The input.
*****
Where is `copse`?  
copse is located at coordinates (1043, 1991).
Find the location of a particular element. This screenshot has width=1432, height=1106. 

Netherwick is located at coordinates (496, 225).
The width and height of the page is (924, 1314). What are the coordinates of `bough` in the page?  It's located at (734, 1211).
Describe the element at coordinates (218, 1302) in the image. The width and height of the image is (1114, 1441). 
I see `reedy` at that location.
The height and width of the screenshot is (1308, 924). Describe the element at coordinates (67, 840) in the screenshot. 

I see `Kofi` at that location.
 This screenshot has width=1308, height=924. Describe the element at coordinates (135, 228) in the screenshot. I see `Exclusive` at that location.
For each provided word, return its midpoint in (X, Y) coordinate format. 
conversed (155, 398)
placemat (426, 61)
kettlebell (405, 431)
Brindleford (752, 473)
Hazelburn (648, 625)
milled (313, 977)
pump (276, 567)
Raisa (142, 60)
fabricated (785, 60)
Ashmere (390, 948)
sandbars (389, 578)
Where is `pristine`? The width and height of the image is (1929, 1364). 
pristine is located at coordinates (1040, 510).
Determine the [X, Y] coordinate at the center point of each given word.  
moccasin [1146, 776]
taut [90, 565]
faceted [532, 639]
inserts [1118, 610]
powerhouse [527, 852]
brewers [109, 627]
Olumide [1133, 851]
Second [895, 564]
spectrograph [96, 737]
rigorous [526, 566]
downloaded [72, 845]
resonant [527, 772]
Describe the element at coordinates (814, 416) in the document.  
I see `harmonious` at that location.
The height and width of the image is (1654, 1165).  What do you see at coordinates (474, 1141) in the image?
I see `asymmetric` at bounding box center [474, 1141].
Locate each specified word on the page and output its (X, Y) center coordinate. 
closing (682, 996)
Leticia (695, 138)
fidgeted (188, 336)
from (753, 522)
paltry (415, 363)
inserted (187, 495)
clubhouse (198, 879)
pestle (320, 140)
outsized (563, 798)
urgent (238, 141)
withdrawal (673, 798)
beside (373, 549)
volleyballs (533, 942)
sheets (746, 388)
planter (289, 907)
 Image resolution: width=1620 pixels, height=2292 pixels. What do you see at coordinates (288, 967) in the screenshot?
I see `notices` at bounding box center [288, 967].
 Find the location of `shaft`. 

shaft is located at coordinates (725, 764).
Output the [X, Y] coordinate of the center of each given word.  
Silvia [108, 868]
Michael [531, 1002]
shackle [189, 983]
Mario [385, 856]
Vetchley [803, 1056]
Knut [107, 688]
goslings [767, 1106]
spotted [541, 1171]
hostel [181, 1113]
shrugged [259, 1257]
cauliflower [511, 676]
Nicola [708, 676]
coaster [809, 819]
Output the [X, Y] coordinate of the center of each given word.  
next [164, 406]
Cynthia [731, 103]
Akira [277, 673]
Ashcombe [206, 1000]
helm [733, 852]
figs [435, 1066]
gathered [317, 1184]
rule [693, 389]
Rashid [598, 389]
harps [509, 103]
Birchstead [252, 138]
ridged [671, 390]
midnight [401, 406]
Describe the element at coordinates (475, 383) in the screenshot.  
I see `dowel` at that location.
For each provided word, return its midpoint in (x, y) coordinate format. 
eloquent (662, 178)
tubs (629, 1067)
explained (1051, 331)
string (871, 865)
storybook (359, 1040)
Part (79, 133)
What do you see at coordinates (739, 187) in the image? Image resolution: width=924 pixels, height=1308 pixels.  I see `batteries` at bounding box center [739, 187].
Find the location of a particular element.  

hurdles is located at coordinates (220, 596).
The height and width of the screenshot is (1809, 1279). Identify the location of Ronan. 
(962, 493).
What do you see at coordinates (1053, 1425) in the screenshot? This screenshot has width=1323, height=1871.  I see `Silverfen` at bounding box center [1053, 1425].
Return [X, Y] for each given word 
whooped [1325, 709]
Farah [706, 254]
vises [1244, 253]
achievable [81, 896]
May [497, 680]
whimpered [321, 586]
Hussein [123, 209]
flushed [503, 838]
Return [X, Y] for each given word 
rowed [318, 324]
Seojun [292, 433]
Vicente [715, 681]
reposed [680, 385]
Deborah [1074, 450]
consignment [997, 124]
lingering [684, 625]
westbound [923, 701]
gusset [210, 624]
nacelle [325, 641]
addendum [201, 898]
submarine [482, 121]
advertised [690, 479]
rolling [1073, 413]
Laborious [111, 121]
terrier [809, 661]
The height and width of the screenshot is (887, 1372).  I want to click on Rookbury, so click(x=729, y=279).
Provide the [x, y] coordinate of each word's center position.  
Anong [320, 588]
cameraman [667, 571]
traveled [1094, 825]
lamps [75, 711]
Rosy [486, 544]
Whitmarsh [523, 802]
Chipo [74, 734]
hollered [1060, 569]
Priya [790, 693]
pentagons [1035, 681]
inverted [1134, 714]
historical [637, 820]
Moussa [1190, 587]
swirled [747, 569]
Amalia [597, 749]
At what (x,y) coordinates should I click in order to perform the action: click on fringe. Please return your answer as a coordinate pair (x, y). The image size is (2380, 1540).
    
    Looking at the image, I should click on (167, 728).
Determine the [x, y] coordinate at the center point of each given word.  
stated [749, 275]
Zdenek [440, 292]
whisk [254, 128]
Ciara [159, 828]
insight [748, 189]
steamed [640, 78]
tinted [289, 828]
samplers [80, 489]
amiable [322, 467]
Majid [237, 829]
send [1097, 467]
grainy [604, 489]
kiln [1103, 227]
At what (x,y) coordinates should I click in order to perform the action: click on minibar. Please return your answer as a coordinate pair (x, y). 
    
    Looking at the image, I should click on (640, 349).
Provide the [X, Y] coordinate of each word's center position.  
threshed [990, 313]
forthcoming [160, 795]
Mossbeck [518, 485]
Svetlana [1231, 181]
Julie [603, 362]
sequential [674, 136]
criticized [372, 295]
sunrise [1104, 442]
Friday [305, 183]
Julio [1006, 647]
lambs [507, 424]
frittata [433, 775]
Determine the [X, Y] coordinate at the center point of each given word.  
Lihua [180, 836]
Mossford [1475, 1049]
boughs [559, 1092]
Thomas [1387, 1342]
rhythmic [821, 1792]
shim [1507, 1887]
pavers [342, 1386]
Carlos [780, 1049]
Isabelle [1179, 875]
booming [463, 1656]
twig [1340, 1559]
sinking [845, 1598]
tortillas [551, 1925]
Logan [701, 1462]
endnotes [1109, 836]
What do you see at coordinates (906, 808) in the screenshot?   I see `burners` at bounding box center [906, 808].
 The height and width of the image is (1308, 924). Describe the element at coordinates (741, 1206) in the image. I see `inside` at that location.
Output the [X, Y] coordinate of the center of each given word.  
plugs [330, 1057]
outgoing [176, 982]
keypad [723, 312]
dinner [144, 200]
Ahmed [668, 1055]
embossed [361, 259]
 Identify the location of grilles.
*****
Stated goal.
Copy out, word for word, the lines of the material above from the one containing "send [1097, 467]" through the one containing "endnotes [1109, 836]", including both of those lines.

Output below.
send [1097, 467]
grainy [604, 489]
kiln [1103, 227]
At what (x,y) coordinates should I click in order to perform the action: click on minibar. Please return your answer as a coordinate pair (x, y). 
    
    Looking at the image, I should click on (640, 349).
Provide the [X, Y] coordinate of each word's center position.  
threshed [990, 313]
forthcoming [160, 795]
Mossbeck [518, 485]
Svetlana [1231, 181]
Julie [603, 362]
sequential [674, 136]
criticized [372, 295]
sunrise [1104, 442]
Friday [305, 183]
Julio [1006, 647]
lambs [507, 424]
frittata [433, 775]
Determine the [X, Y] coordinate at the center point of each given word.  
Lihua [180, 836]
Mossford [1475, 1049]
boughs [559, 1092]
Thomas [1387, 1342]
rhythmic [821, 1792]
shim [1507, 1887]
pavers [342, 1386]
Carlos [780, 1049]
Isabelle [1179, 875]
booming [463, 1656]
twig [1340, 1559]
sinking [845, 1598]
tortillas [551, 1925]
Logan [701, 1462]
endnotes [1109, 836]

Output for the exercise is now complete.